- **Exercise prompt**:
Of all the entries below, only the lines from the one with "tan 1x1 plate" up to and including the one with "tan 1x4 plate" are to be duplicated exactly.

- **Source data**:
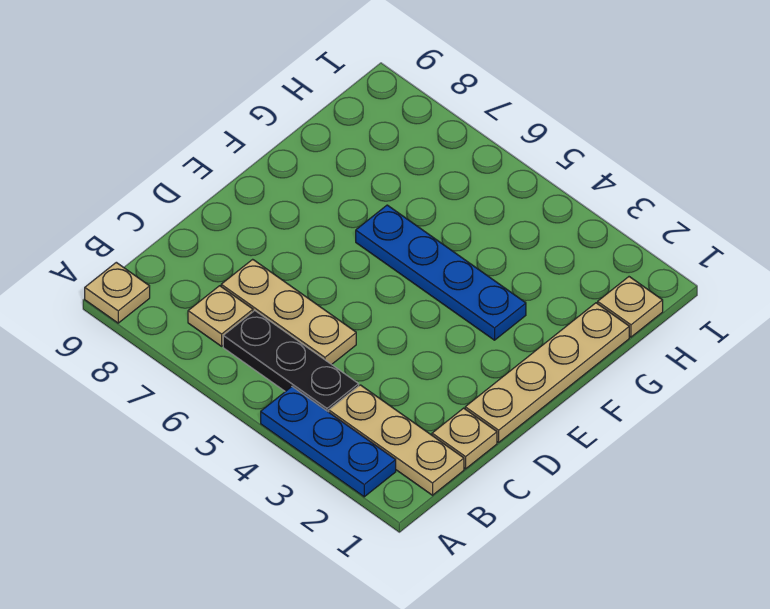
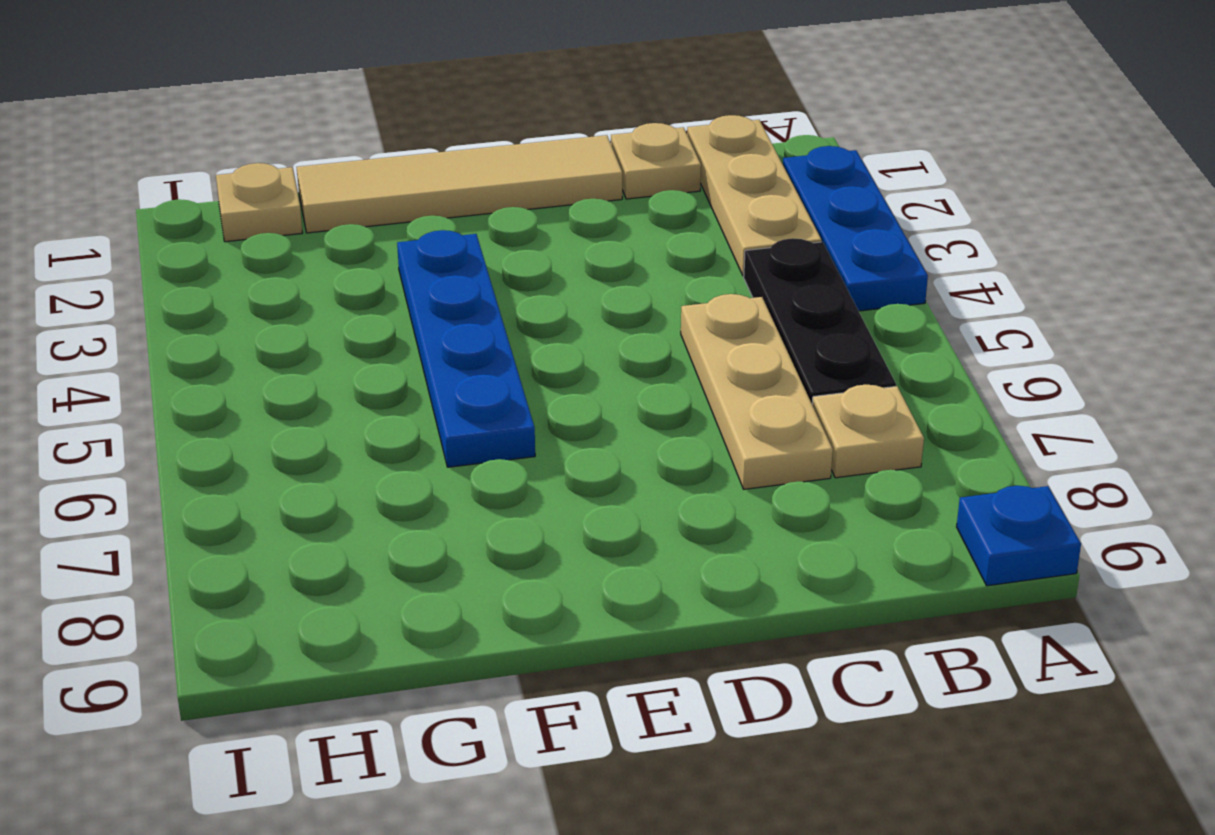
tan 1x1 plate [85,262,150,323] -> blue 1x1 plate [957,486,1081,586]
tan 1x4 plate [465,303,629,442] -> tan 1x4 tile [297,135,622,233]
---
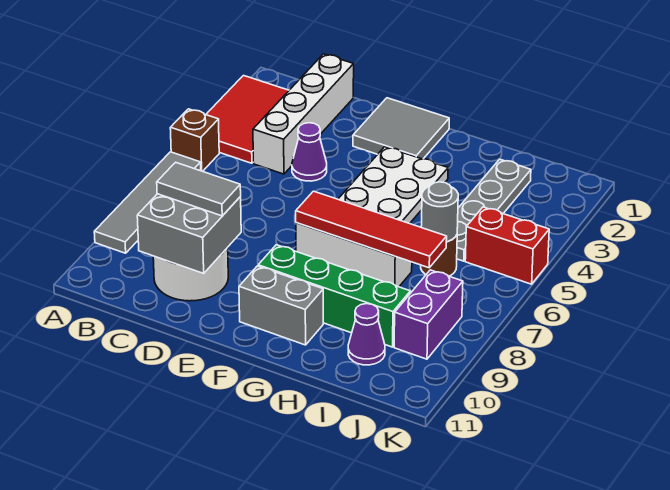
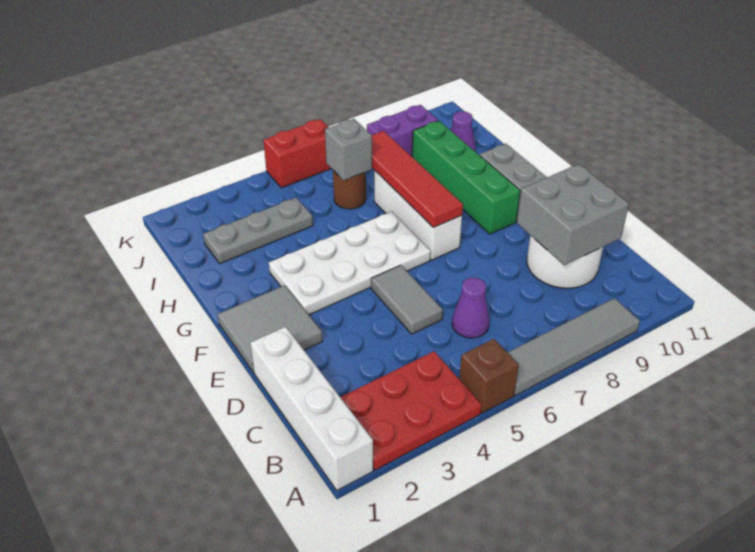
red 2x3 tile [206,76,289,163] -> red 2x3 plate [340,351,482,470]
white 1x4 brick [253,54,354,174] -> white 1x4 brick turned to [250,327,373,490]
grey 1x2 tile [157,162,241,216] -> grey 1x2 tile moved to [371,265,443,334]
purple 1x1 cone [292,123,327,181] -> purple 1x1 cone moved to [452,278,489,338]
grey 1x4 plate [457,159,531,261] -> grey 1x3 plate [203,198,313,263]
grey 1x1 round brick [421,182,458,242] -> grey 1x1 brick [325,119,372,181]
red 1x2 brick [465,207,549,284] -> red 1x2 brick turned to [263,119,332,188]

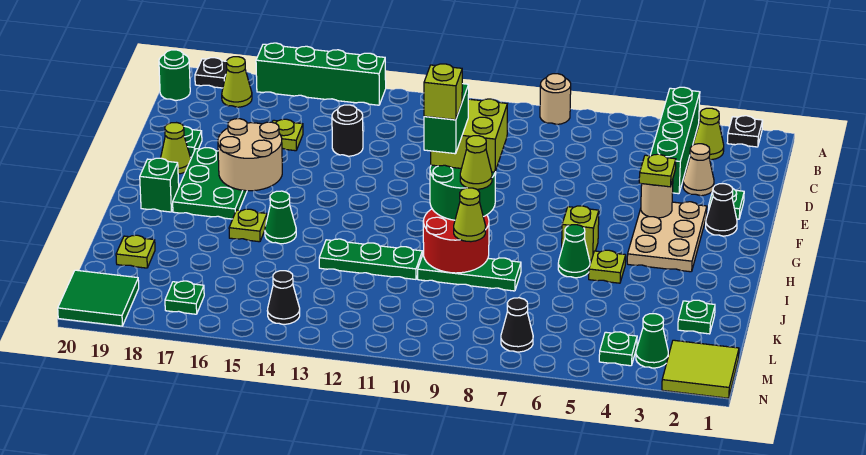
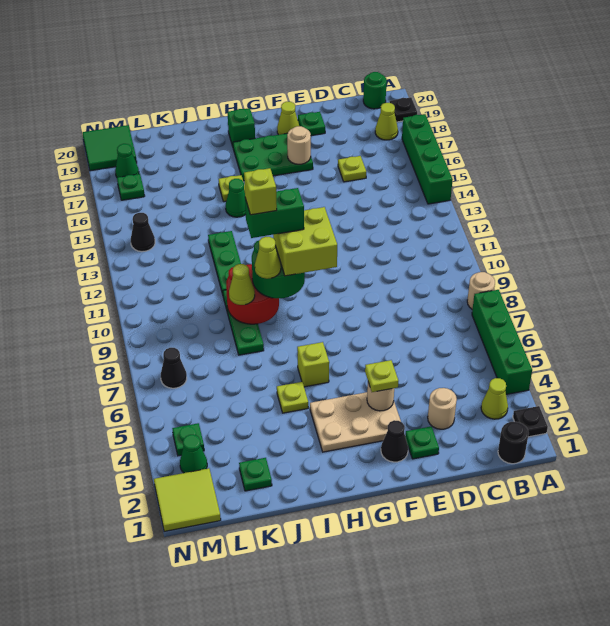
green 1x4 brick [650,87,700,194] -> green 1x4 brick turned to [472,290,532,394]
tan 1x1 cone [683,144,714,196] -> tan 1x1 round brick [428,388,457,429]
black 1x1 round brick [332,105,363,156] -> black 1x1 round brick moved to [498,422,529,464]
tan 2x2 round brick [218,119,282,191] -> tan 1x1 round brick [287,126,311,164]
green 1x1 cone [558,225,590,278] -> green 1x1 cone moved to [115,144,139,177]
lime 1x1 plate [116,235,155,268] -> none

- **Task output**:
tan 1x1 plate [85,262,150,323] -> blue 1x1 plate [957,486,1081,586]
tan 1x4 plate [465,303,629,442] -> tan 1x4 tile [297,135,622,233]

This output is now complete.